____ The input
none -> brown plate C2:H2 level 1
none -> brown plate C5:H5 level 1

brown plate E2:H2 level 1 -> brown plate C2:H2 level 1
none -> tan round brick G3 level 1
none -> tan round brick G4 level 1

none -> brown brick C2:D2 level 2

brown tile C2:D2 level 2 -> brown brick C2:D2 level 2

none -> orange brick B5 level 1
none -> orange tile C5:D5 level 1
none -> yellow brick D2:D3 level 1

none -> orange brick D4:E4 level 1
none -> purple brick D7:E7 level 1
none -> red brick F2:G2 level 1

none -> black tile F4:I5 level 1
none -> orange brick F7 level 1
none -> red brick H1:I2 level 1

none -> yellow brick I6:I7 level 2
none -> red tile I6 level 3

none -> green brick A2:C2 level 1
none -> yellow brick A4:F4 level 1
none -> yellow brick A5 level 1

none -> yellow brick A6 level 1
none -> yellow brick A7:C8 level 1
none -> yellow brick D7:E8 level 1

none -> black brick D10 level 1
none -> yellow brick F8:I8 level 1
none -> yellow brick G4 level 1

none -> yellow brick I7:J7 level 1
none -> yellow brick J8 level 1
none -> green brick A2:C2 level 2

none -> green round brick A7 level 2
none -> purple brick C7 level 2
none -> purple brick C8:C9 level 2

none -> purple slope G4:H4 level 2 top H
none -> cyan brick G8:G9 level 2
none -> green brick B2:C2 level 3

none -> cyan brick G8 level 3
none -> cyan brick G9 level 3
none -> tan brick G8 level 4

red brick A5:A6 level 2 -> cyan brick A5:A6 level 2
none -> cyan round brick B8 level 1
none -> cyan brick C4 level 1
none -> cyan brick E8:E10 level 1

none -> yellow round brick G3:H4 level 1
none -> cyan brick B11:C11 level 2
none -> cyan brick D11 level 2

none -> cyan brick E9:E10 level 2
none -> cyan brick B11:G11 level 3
________
■ Task goal
Your response should be the lines above from the first to the one containing "none -> yellow brick D2:D3 level 1", inclusive, each given exactly.

■ Exercise result
none -> brown plate C2:H2 level 1
none -> brown plate C5:H5 level 1

brown plate E2:H2 level 1 -> brown plate C2:H2 level 1
none -> tan round brick G3 level 1
none -> tan round brick G4 level 1

none -> brown brick C2:D2 level 2

brown tile C2:D2 level 2 -> brown brick C2:D2 level 2

none -> orange brick B5 level 1
none -> orange tile C5:D5 level 1
none -> yellow brick D2:D3 level 1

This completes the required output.